I need the records below restated word for word, without their pictures.

--- START ---

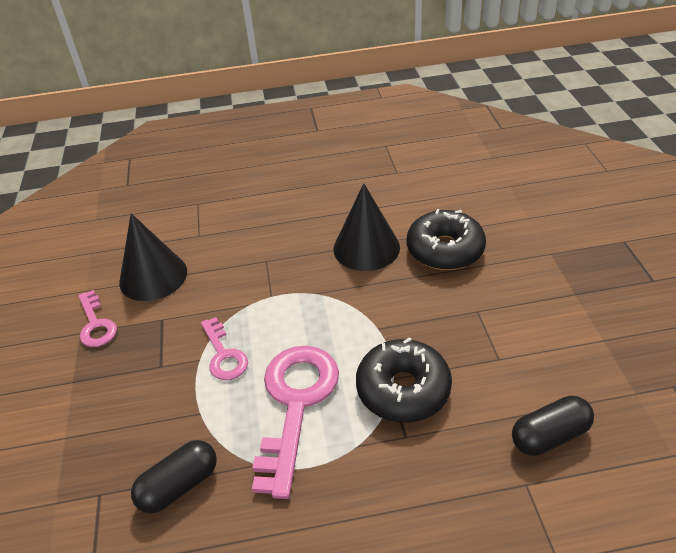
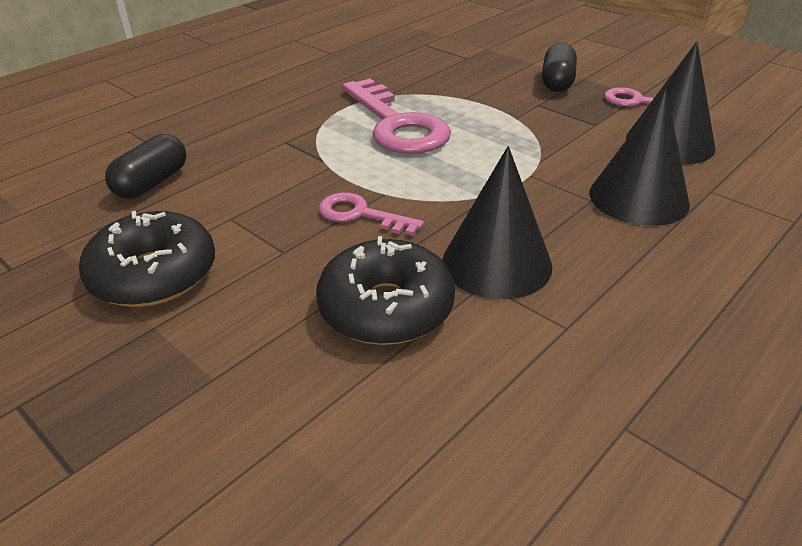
camera: 140 degrees right, 5 degrees down
black capsule [131,440,217,514] -> black capsule moved to [542,42,577,92]
pink key [201,317,248,380] -> pink key moved to [319,192,424,236]
black donut [356,337,452,423] -> black donut moved to [79,211,215,307]
none -> black cone [590,88,690,226]

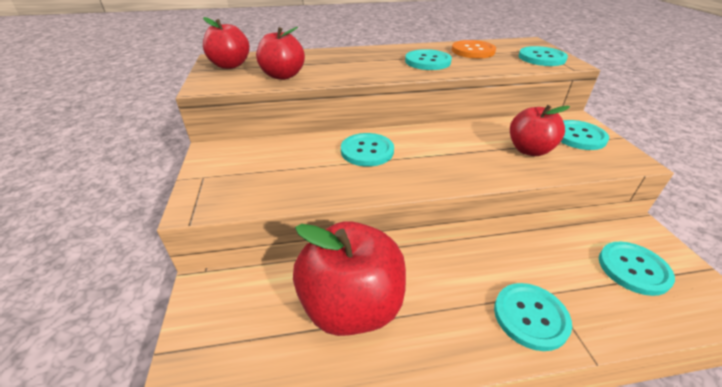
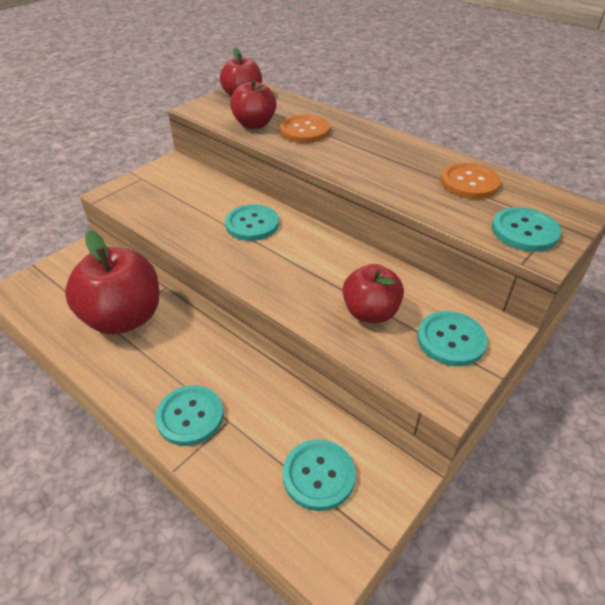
camera: 50 degrees right, 5 degrees up
turquoise button [405,49,452,70] -> none
none -> orange button [280,115,330,143]

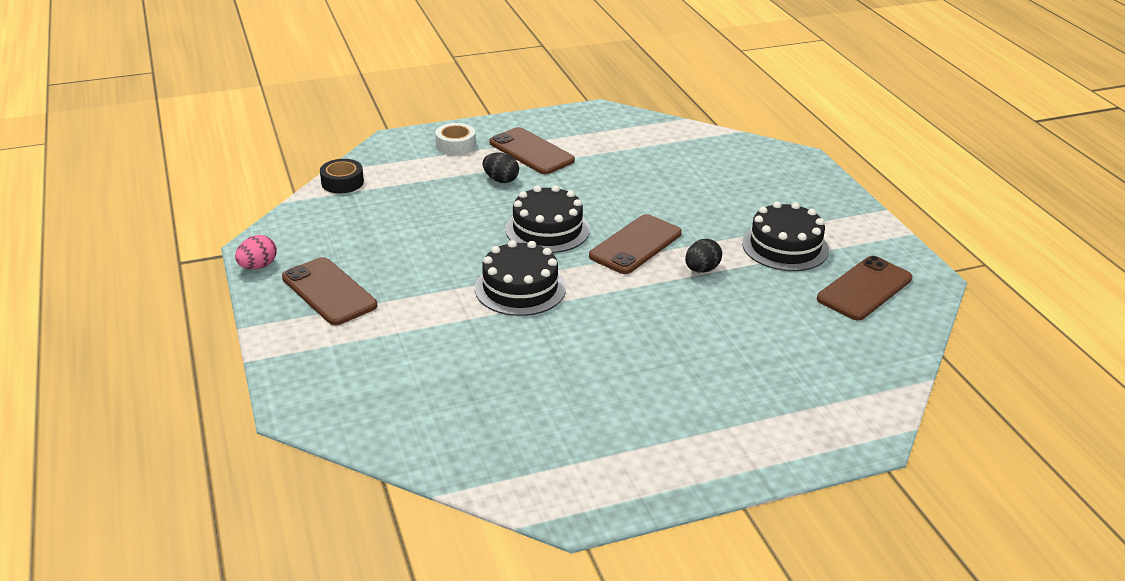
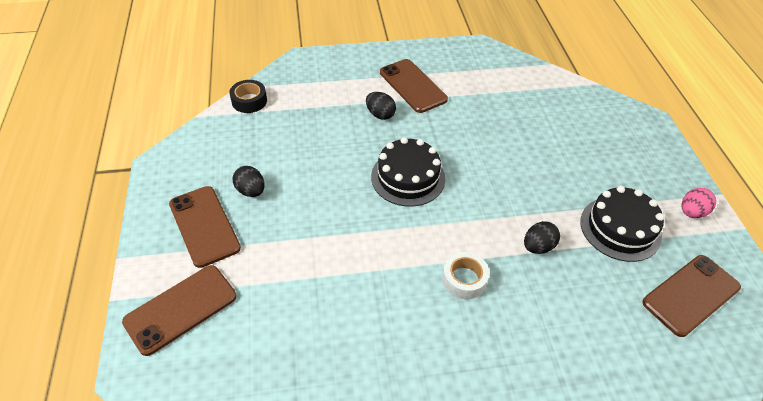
camera: 10 degrees right, 15 degrees up
pink egg [235,235,277,269] -> pink egg moved to [681,188,716,218]
white tape [435,123,476,155] -> white tape moved to [442,252,490,299]
black cake [475,240,566,316] -> none
brown phone [589,214,682,274] -> brown phone moved to [122,265,237,356]
none -> black egg [233,166,265,197]

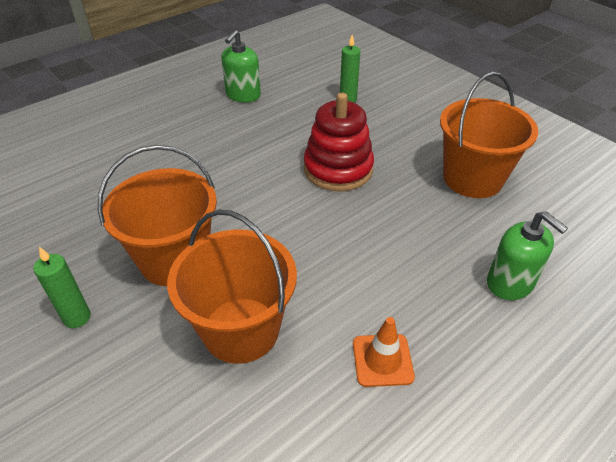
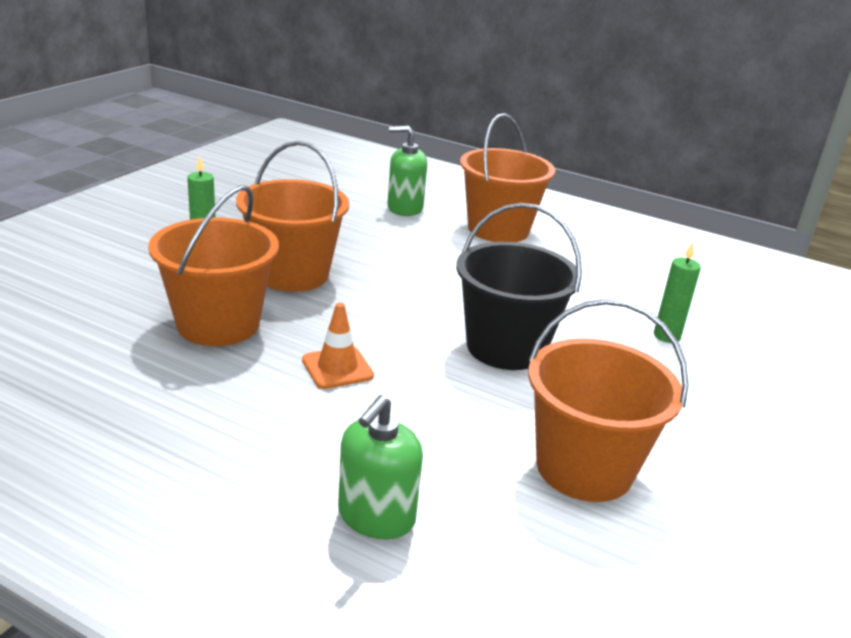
camera: 65 degrees right, 15 degrees down
green soap dispenser [221,30,261,103] -> green soap dispenser moved to [387,126,427,216]
red stacking toy [304,93,374,191] -> black bucket [456,203,582,370]
orange traffic cone [353,317,415,387] -> orange traffic cone moved to [302,303,374,389]
none -> orange bucket [460,113,555,242]

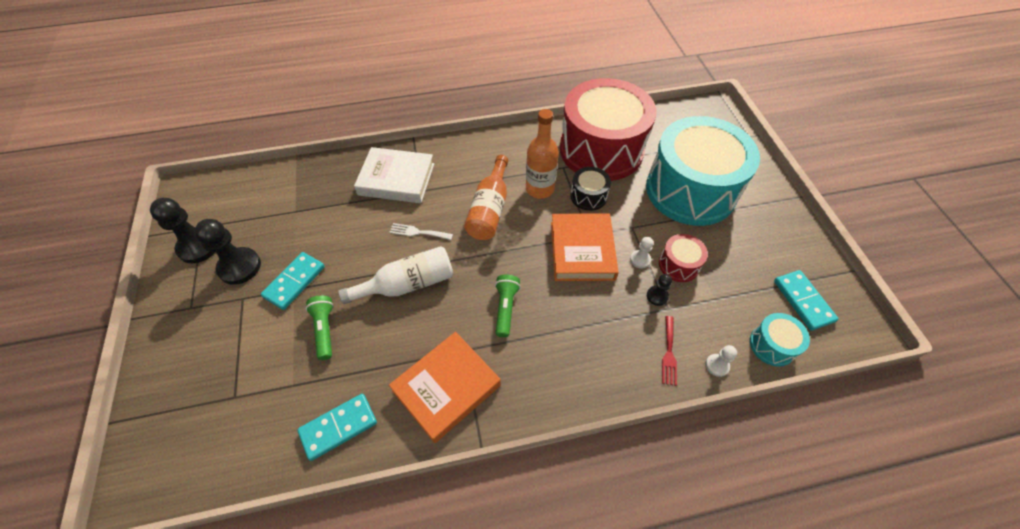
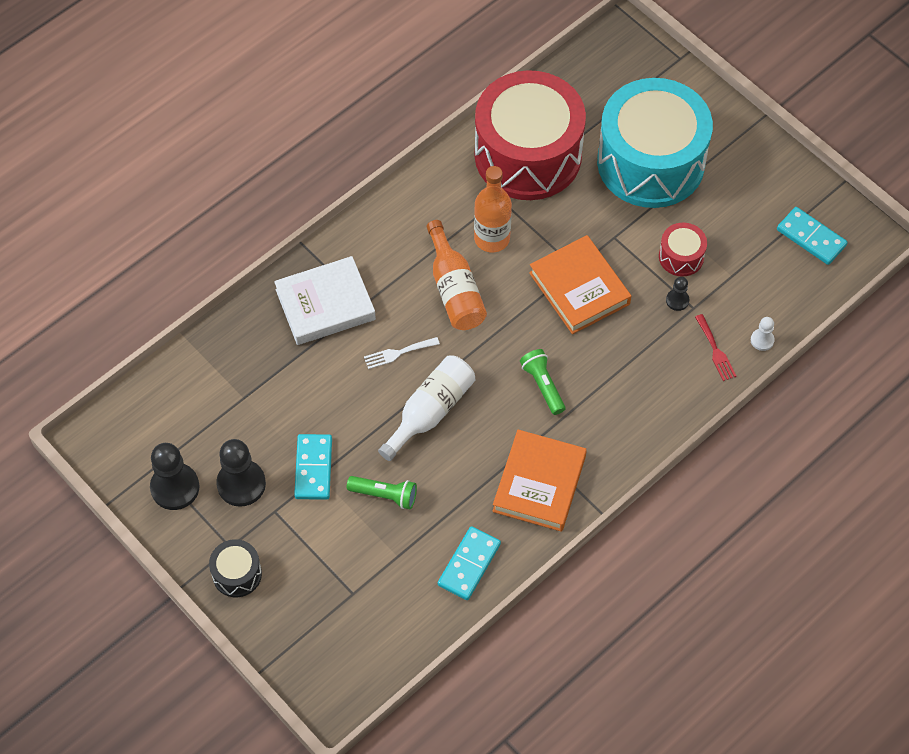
camera: 30 degrees left, 5 degrees up
green flashlight [306,296,334,360] -> green flashlight turned 150 degrees clockwise [347,476,417,509]
black drum [570,167,611,211] -> black drum moved to [209,539,262,597]
white pawn [630,237,654,269] -> none
turquoise drum [750,313,810,366] -> none

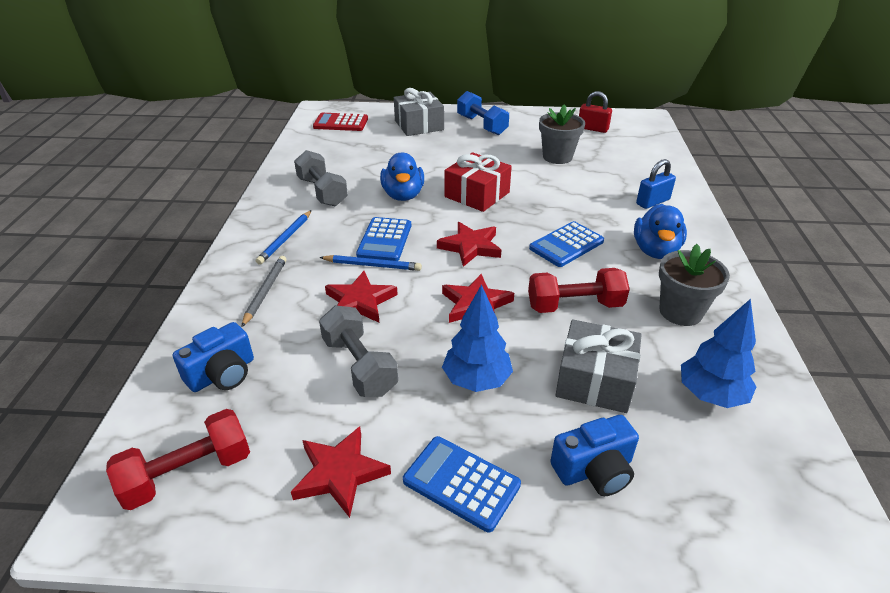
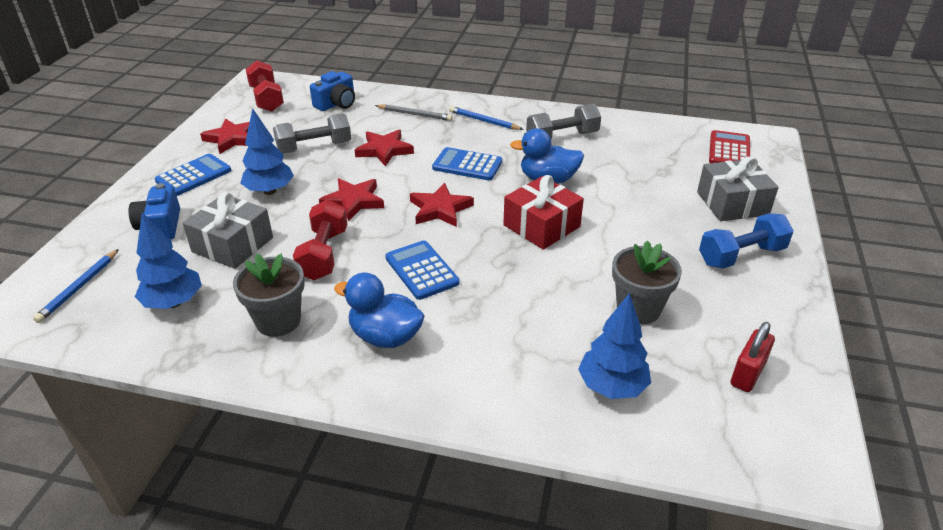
camera: 100 degrees right, 0 degrees up
blue camera [173,322,254,392] -> blue camera turned 105 degrees counterclockwise [310,71,355,111]
blue pencil [319,255,422,271] -> blue pencil moved to [33,249,119,323]
blue padlock [636,159,676,209] -> none
none -> blue tree [578,293,651,399]

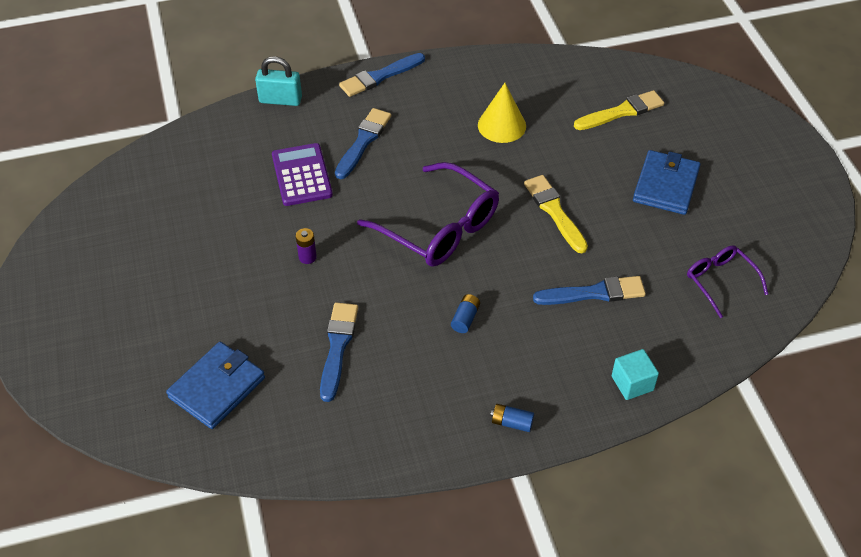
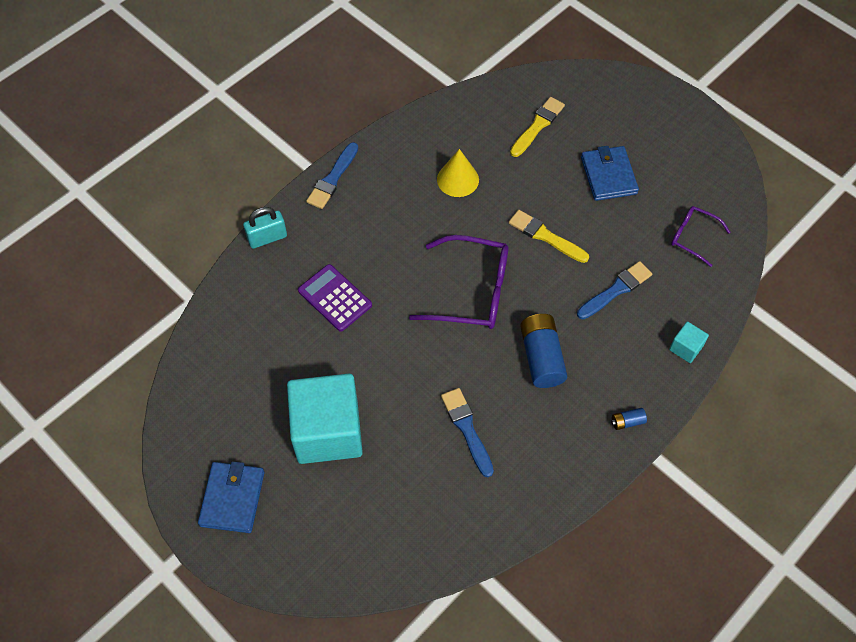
camera: 30 degrees left, 10 degrees up
blue wallet [166,342,265,429] -> blue wallet moved to [198,461,264,533]
purple battery [296,228,317,264] -> none
blue brush [335,108,391,179] -> none
blue battery [451,294,480,333] -> blue battery [520,314,567,388], size x2.21
none -> turquoise cube [287,374,363,464]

--- END ---

Response >>
camera: 140 degrees right, 5 degrees down
black capsule [131,440,217,514] -> black capsule moved to [542,42,577,92]
pink key [201,317,248,380] -> pink key moved to [319,192,424,236]
black donut [356,337,452,423] -> black donut moved to [79,211,215,307]
none -> black cone [590,88,690,226]

camera: 50 degrees right, 5 degrees up
turquoise button [405,49,452,70] -> none
none -> orange button [280,115,330,143]

camera: 10 degrees right, 15 degrees up
pink egg [235,235,277,269] -> pink egg moved to [681,188,716,218]
white tape [435,123,476,155] -> white tape moved to [442,252,490,299]
black cake [475,240,566,316] -> none
brown phone [589,214,682,274] -> brown phone moved to [122,265,237,356]
none -> black egg [233,166,265,197]

camera: 65 degrees right, 15 degrees down
green soap dispenser [221,30,261,103] -> green soap dispenser moved to [387,126,427,216]
red stacking toy [304,93,374,191] -> black bucket [456,203,582,370]
orange traffic cone [353,317,415,387] -> orange traffic cone moved to [302,303,374,389]
none -> orange bucket [460,113,555,242]

camera: 30 degrees left, 5 degrees up
green flashlight [306,296,334,360] -> green flashlight turned 150 degrees clockwise [347,476,417,509]
black drum [570,167,611,211] -> black drum moved to [209,539,262,597]
white pawn [630,237,654,269] -> none
turquoise drum [750,313,810,366] -> none

camera: 100 degrees right, 0 degrees up
blue camera [173,322,254,392] -> blue camera turned 105 degrees counterclockwise [310,71,355,111]
blue pencil [319,255,422,271] -> blue pencil moved to [33,249,119,323]
blue padlock [636,159,676,209] -> none
none -> blue tree [578,293,651,399]

camera: 30 degrees left, 10 degrees up
blue wallet [166,342,265,429] -> blue wallet moved to [198,461,264,533]
purple battery [296,228,317,264] -> none
blue brush [335,108,391,179] -> none
blue battery [451,294,480,333] -> blue battery [520,314,567,388], size x2.21
none -> turquoise cube [287,374,363,464]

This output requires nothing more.